▶ **WORK TO BE COMPLETED**
Read the records beneath this task and copy every line that contains the string "added".

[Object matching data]
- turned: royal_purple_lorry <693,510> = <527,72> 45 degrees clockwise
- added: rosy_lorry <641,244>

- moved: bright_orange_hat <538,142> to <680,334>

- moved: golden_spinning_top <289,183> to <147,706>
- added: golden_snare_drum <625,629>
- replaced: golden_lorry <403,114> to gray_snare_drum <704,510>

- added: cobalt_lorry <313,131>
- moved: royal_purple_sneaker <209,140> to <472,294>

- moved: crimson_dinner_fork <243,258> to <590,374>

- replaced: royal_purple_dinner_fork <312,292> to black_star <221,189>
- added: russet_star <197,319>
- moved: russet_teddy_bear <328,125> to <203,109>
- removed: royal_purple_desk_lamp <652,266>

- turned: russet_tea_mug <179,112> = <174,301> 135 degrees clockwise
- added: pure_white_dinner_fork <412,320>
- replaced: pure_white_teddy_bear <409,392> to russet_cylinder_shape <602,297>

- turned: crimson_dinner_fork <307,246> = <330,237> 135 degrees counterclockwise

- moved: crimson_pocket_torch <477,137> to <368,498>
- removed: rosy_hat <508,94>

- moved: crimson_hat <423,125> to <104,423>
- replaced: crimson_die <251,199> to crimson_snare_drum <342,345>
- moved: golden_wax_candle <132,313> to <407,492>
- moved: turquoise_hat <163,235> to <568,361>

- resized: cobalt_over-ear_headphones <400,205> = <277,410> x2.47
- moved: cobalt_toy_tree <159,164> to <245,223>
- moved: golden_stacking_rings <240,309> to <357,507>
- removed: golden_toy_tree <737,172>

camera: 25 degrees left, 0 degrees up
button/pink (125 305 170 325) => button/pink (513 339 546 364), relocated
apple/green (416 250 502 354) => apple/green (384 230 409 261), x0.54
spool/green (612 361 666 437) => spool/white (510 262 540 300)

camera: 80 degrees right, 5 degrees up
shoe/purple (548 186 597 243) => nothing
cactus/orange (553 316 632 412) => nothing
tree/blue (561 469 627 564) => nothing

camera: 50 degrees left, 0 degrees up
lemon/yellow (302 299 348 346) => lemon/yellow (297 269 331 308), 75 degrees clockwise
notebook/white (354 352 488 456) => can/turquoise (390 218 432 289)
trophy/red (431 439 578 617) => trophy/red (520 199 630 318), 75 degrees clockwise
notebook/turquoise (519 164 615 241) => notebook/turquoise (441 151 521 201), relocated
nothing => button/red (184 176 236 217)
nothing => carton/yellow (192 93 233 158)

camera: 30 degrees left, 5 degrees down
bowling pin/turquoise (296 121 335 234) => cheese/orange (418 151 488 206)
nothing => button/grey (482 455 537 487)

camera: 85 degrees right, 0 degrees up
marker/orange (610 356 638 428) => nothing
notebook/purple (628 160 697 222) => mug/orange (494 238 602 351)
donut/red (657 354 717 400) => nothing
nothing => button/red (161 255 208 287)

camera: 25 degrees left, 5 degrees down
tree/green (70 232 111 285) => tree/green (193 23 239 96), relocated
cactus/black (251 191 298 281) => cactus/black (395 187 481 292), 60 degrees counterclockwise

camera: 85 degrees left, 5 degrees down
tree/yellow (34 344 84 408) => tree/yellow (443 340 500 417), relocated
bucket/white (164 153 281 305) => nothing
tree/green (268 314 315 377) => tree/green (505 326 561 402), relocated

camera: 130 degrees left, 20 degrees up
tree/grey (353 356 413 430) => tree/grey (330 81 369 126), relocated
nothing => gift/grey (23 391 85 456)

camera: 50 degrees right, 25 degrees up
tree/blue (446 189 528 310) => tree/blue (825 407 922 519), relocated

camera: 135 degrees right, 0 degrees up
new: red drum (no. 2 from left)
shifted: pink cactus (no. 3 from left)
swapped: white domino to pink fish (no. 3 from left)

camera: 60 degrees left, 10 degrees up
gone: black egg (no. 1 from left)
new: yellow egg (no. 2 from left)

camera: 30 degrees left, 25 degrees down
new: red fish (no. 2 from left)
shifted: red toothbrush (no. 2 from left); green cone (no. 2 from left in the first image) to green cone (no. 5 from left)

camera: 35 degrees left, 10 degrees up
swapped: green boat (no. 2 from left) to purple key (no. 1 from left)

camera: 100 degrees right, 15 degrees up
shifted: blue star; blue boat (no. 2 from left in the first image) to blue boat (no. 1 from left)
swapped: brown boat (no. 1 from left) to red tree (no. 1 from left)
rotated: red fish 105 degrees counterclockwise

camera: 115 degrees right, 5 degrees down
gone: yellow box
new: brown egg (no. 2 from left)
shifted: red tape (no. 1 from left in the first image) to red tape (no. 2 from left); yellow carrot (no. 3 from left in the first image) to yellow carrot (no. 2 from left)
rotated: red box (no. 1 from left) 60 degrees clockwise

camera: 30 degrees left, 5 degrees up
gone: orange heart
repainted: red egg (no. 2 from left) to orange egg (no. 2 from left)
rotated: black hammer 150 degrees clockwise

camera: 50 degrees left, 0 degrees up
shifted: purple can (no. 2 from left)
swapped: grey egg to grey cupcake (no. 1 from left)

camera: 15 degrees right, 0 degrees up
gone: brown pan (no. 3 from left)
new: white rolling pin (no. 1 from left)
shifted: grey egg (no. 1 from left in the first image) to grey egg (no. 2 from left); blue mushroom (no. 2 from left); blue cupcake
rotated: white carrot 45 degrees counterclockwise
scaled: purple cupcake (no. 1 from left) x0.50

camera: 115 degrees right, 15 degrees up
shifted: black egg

▶ **OUTPUT**
- added: rosy_lorry <641,244>
- added: golden_snare_drum <625,629>
- added: cobalt_lorry <313,131>
- added: russet_star <197,319>
- added: pure_white_dinner_fork <412,320>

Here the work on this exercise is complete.